(Beginning of STUDY MATERIAL)

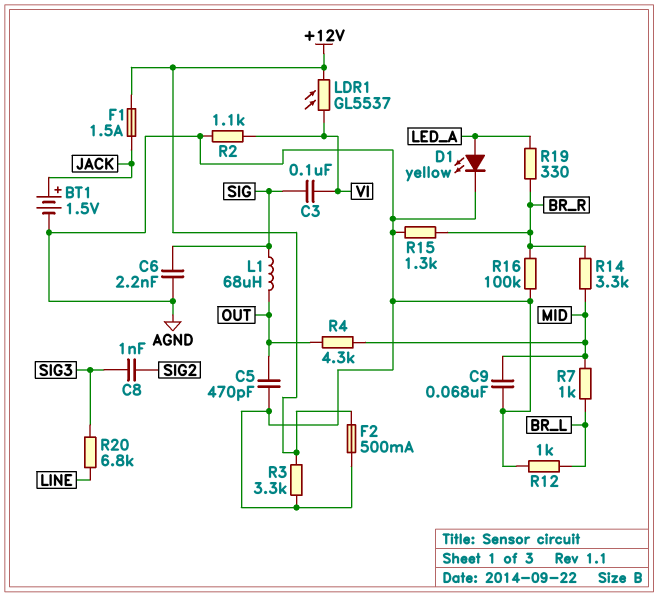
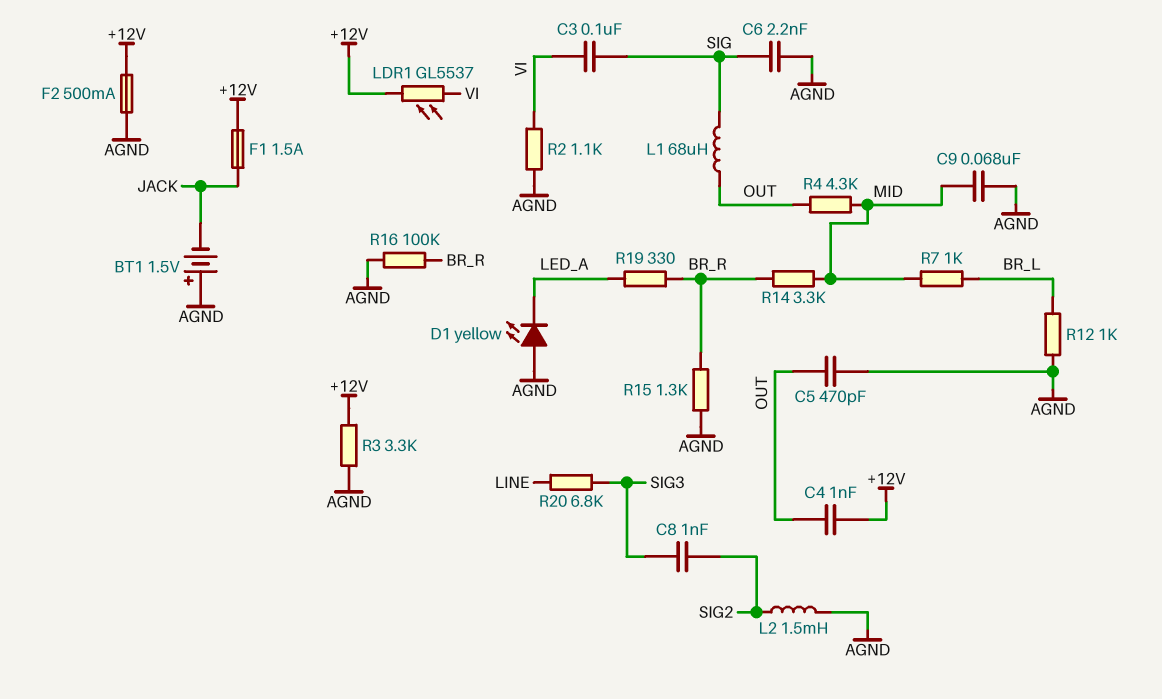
BT1: 1.5V (plus JACK, minus AGND) -> 1.5V (plus AGND, minus JACK)
C4: none -> 1nF (+12V, OUT)
D1: LED yellow (A LED_A, K AGND) -> LED yellow (A AGND, K LED_A)
L2: none -> 1.5mH (AGND, SIG2)

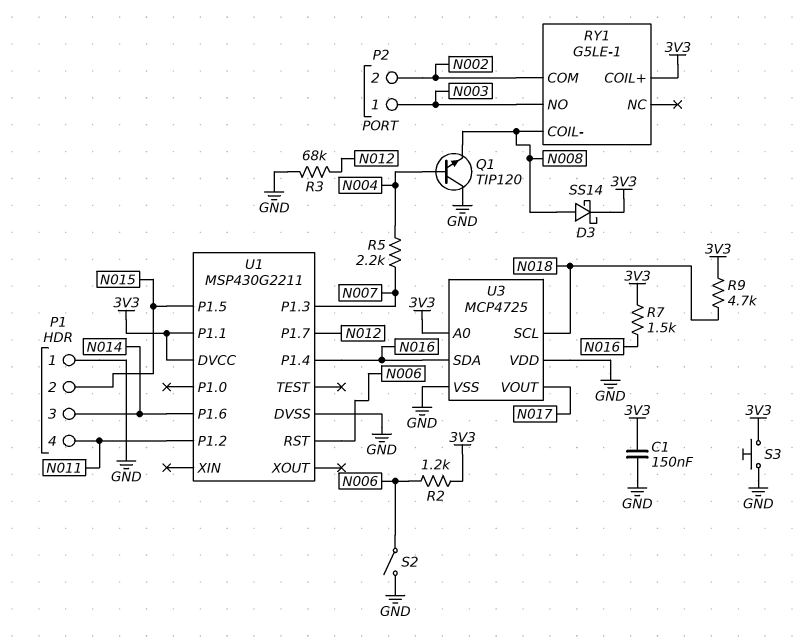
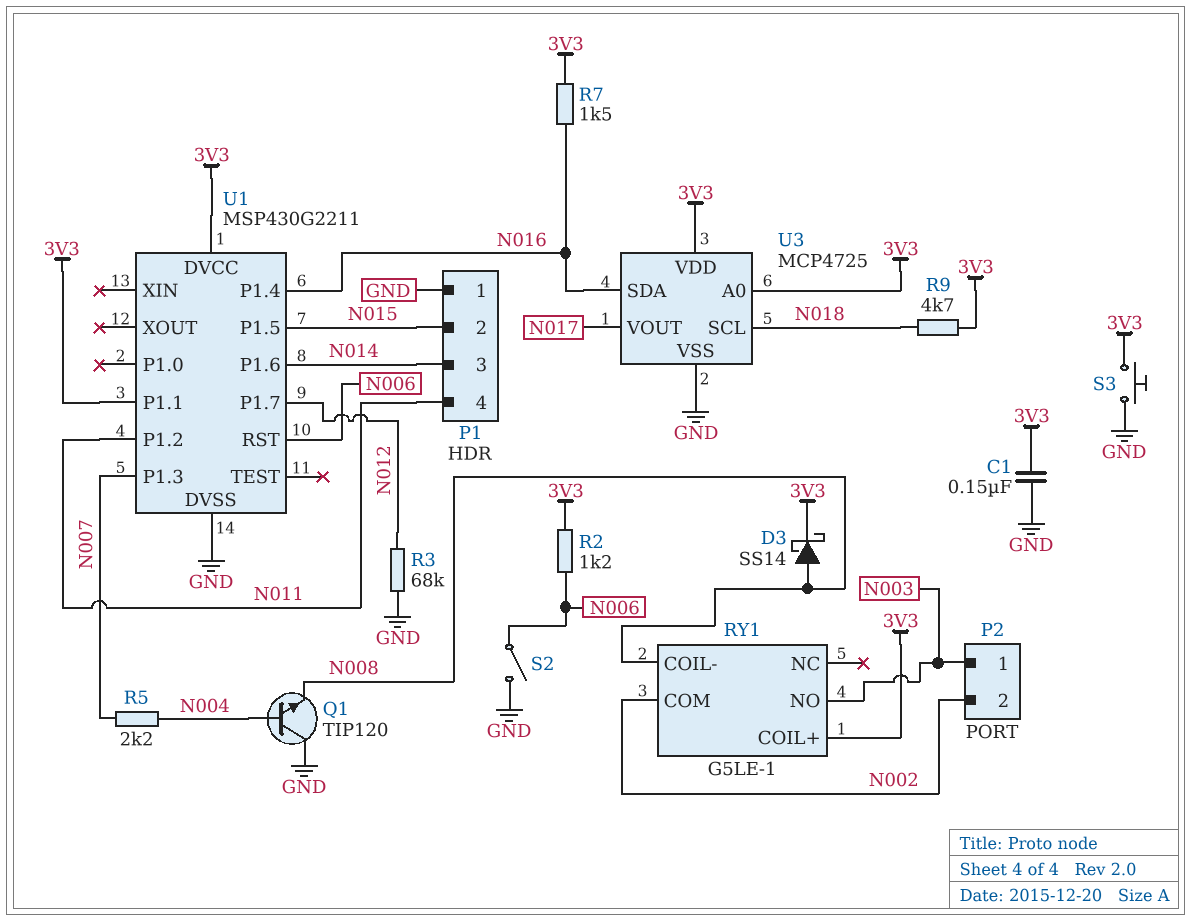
U3 pin VDD: GND -> 3V3

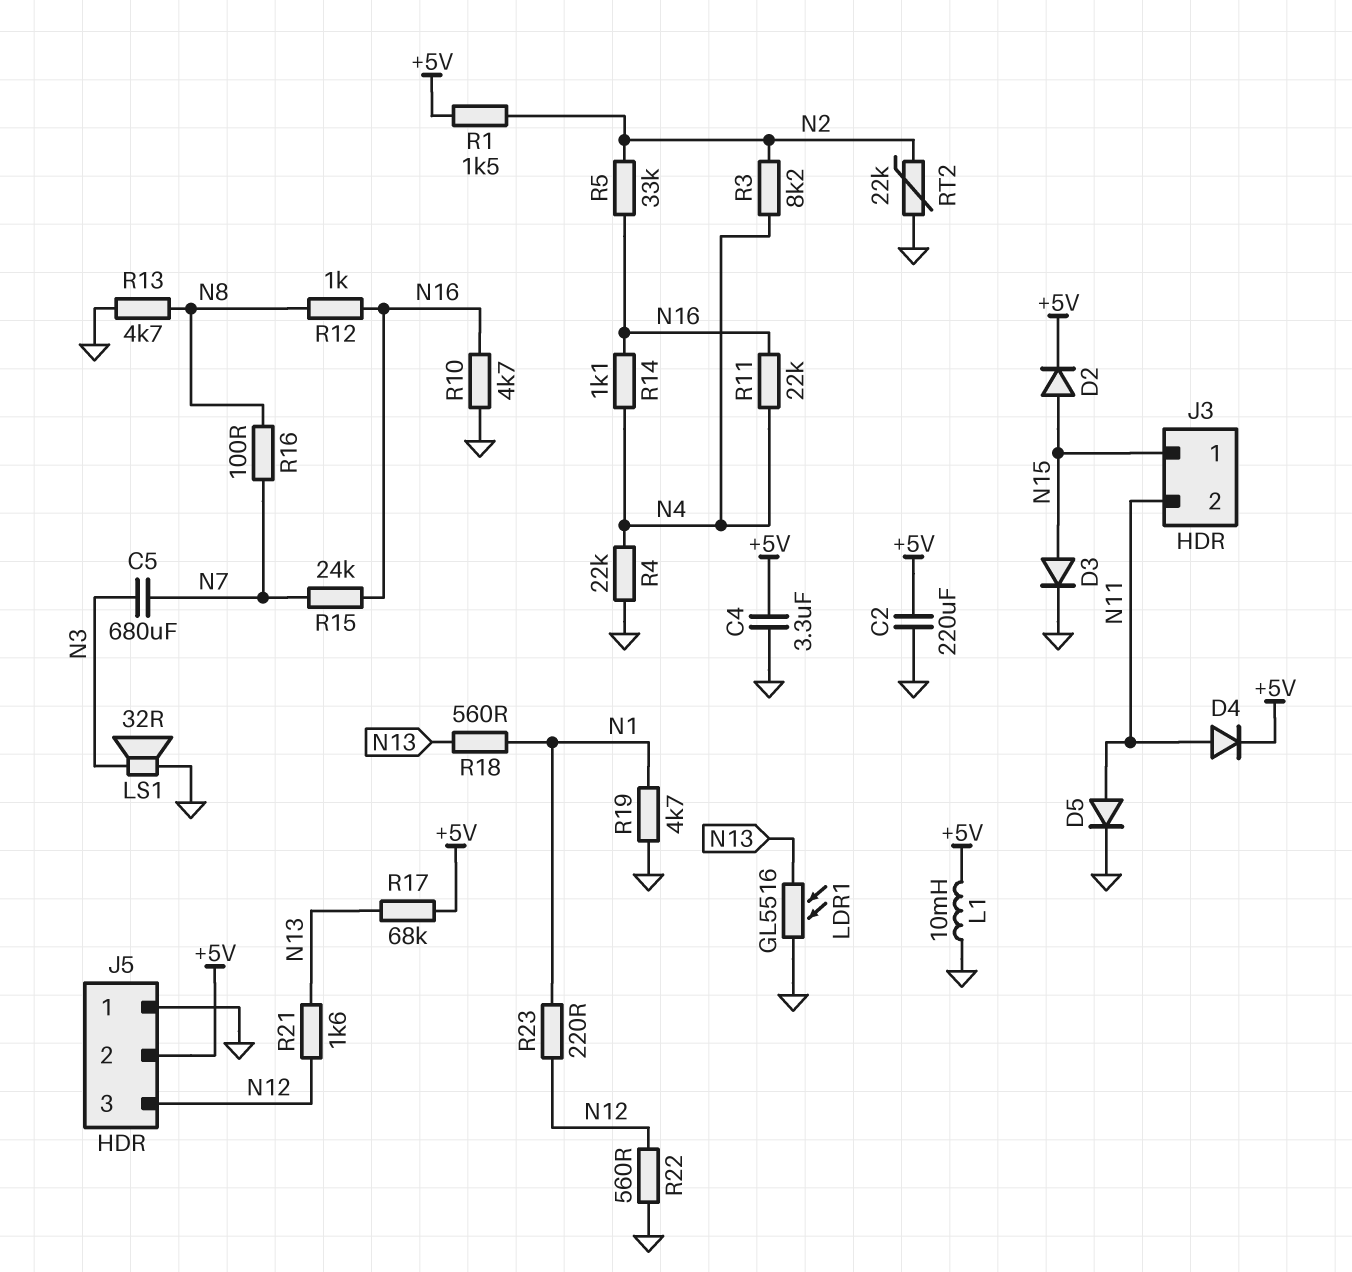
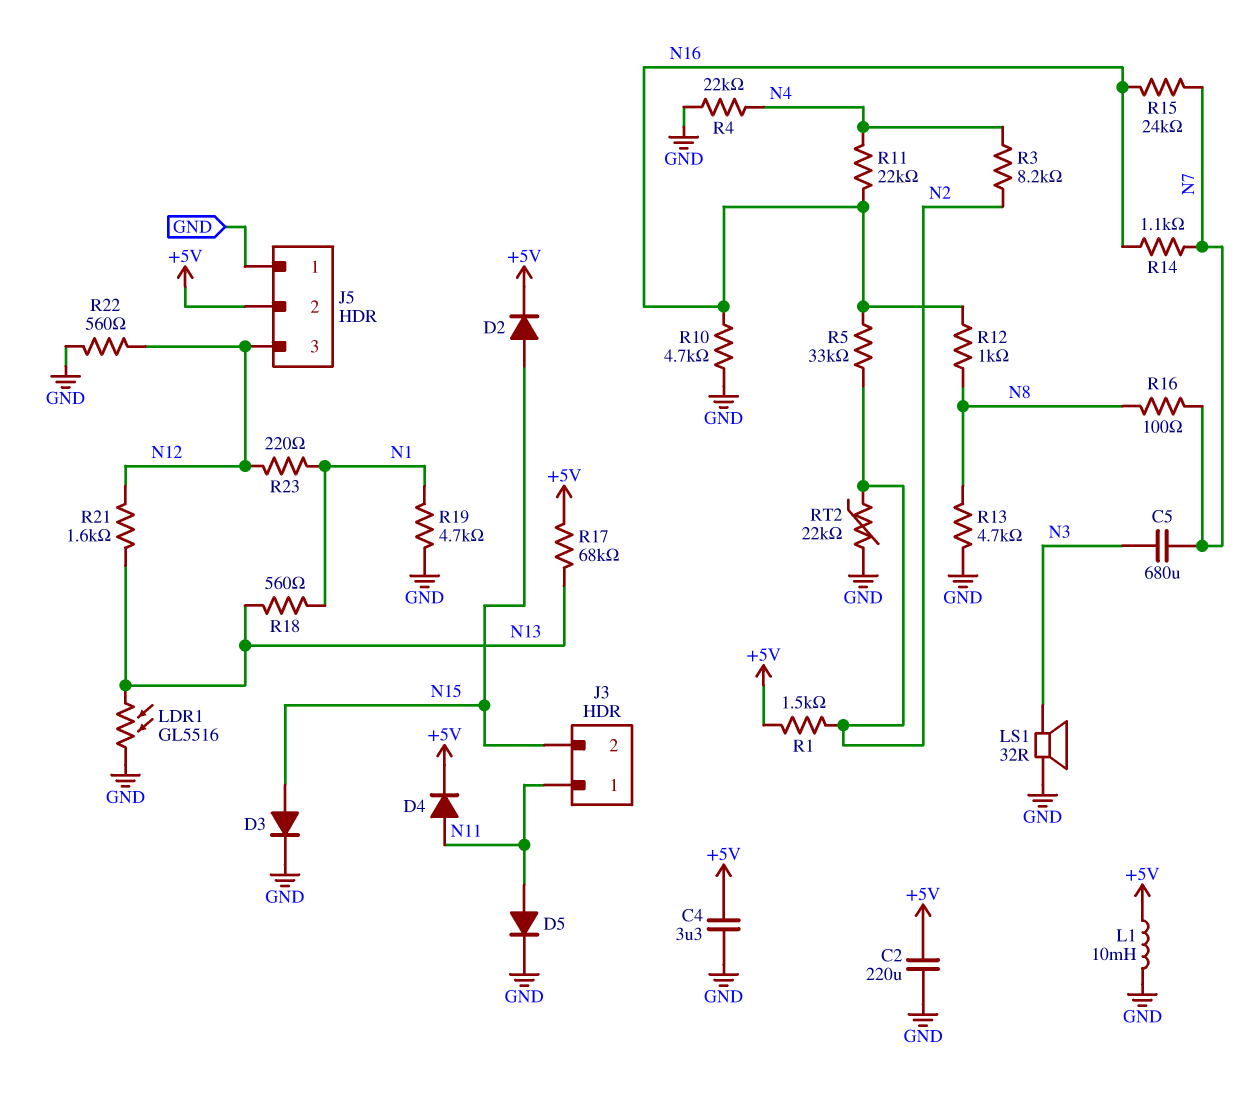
J3 pin 1: N15 -> N11
J3 pin 2: N11 -> N15
R14: 1.1k (N4, N16) -> 1.1k (N7, N16)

(End of STUDY MATERIAL)

Once the line with "J3 pin 1: N15 -> N11" is found, transcribe it and each line after it through the final line of the entries, exactly and only.

J3 pin 1: N15 -> N11
J3 pin 2: N11 -> N15
R14: 1.1k (N4, N16) -> 1.1k (N7, N16)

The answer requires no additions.